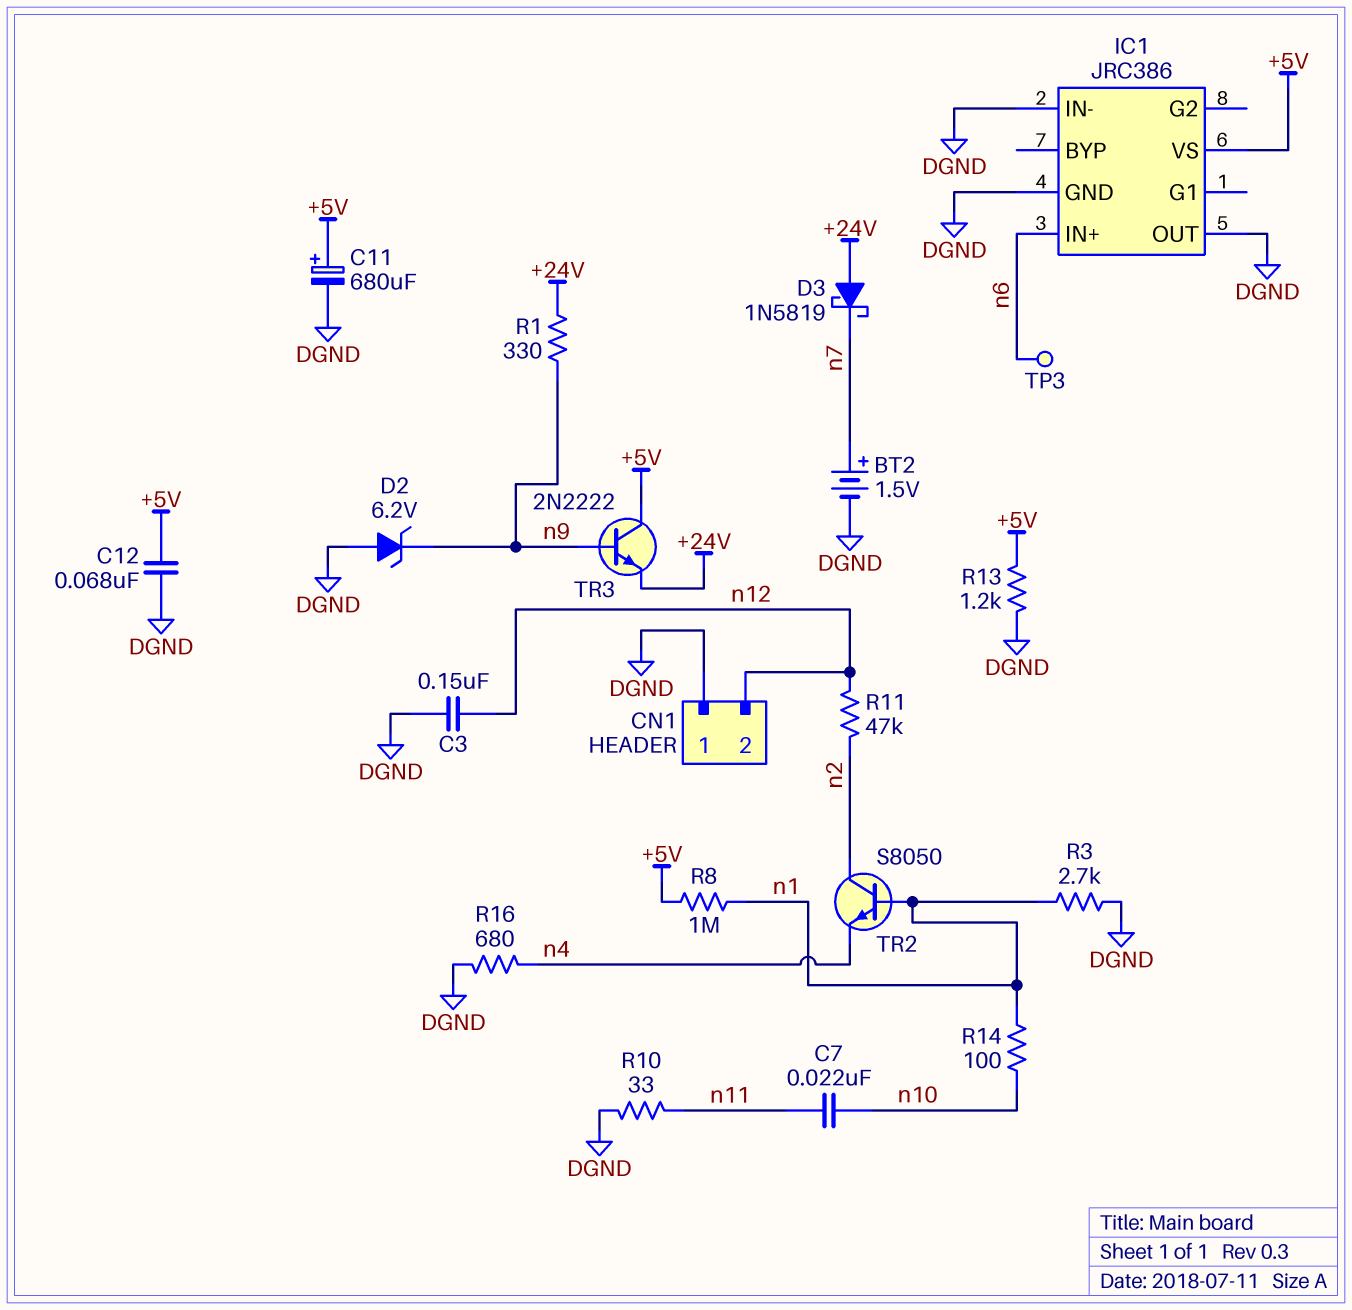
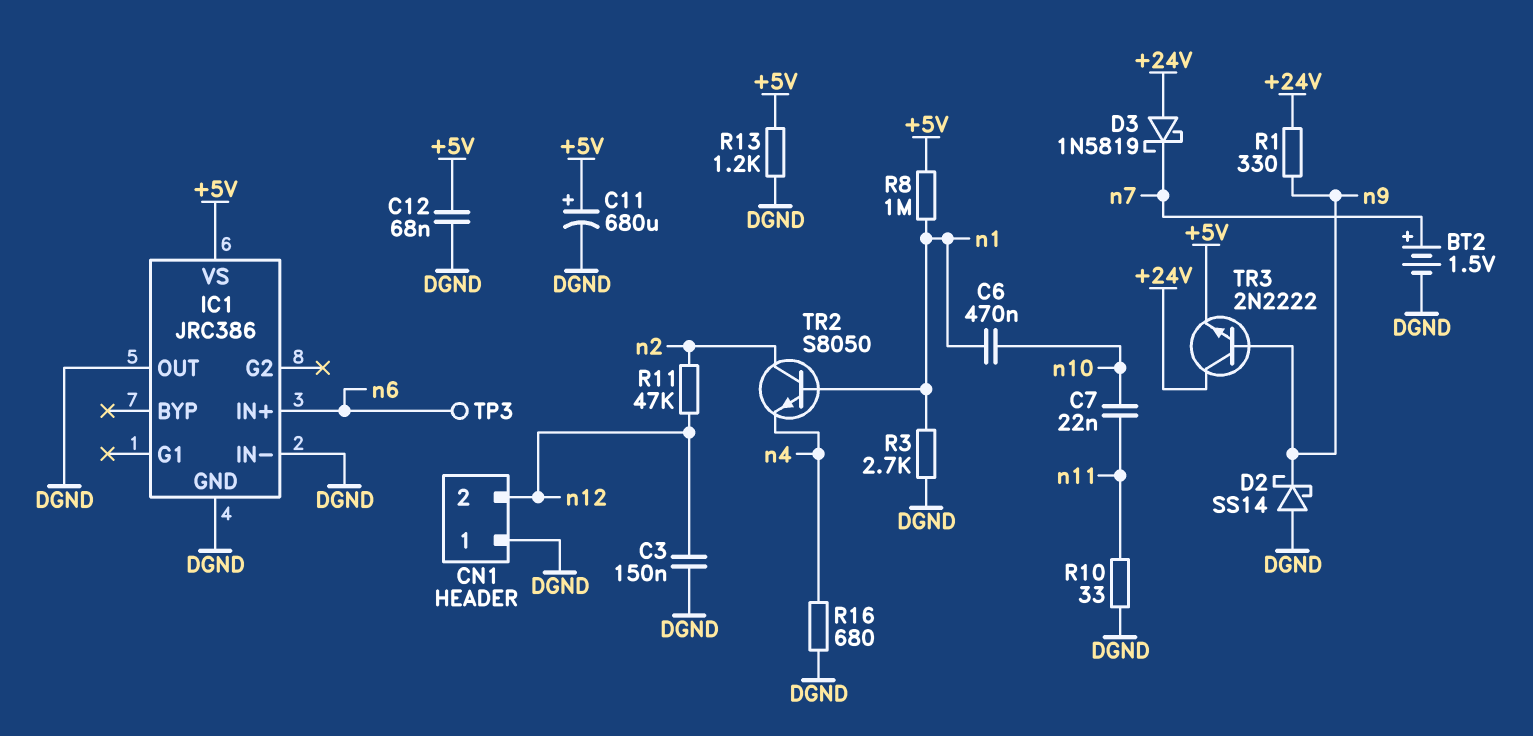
C6: none -> 470nF (n1, n10)
D2: zener 6.2V (A DGND, K n9) -> schottky SS14 (A DGND, K n9)
R14: 100 (n1, n10) -> none
TR3: NPN 2N2222 (B n9, C +5V, E +24V) -> NPN 2N2222 (B n9, C +24V, E +5V)

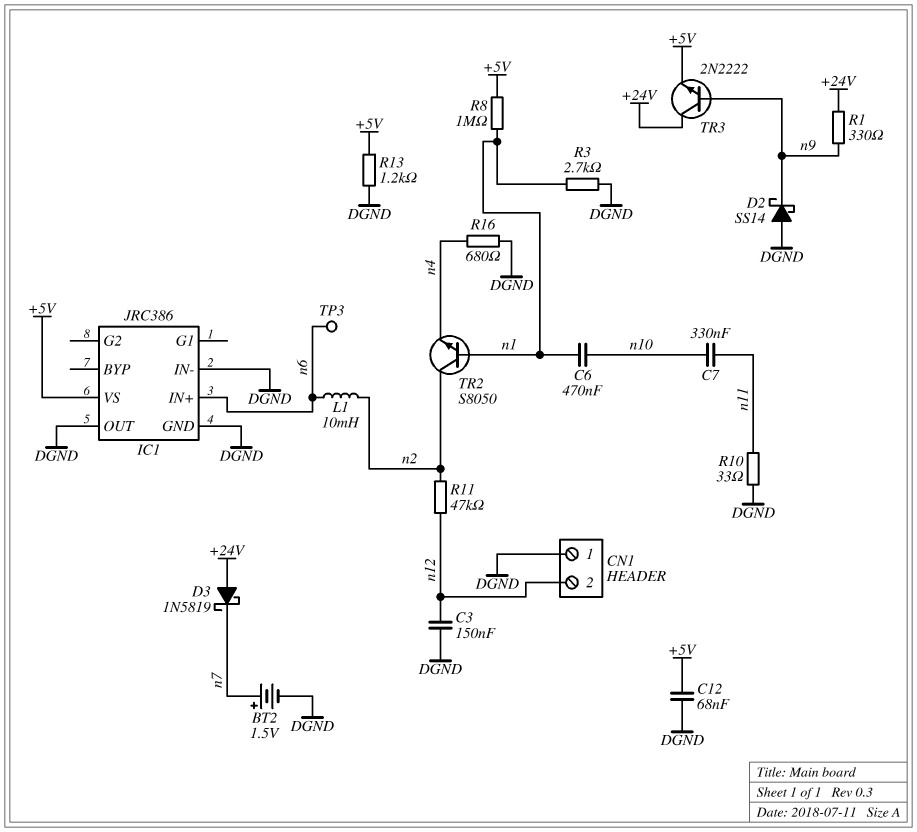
C7: 22nF (n10, n11) -> 330nF (n10, n11)
C11: 680uF (plus +5V, minus DGND) -> none
L1: none -> 10mH (n2, n6)

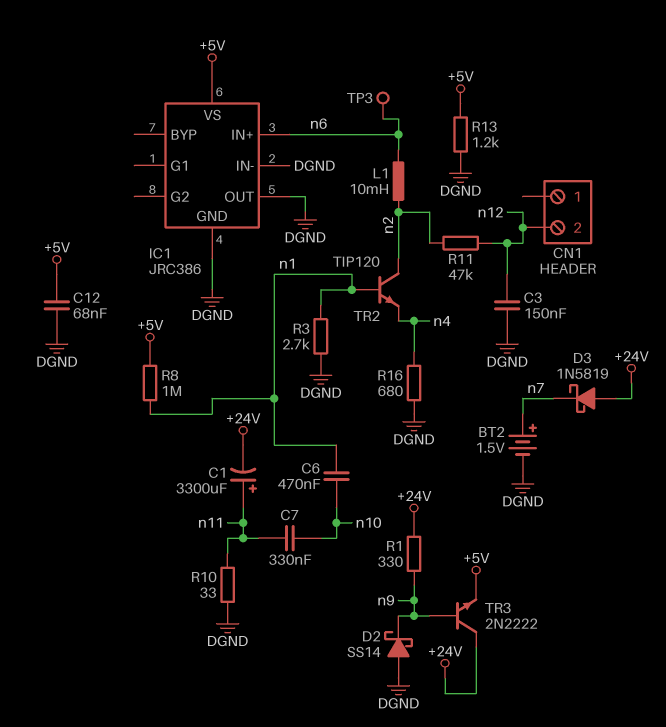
C1: none -> 3300uF (plus n11, minus +24V)
CN1 pin 1: DGND -> none
TR2: NPN S8050 (B n1, C n2, E n4) -> NPN TIP120 (B n1, C n2, E n4)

- What is required: Transcribe every entry exactly, leaving out the pictures.

- Written response:
C6: none -> 470nF (n1, n10)
D2: zener 6.2V (A DGND, K n9) -> schottky SS14 (A DGND, K n9)
R14: 100 (n1, n10) -> none
TR3: NPN 2N2222 (B n9, C +5V, E +24V) -> NPN 2N2222 (B n9, C +24V, E +5V)

C7: 22nF (n10, n11) -> 330nF (n10, n11)
C11: 680uF (plus +5V, minus DGND) -> none
L1: none -> 10mH (n2, n6)

C1: none -> 3300uF (plus n11, minus +24V)
CN1 pin 1: DGND -> none
TR2: NPN S8050 (B n1, C n2, E n4) -> NPN TIP120 (B n1, C n2, E n4)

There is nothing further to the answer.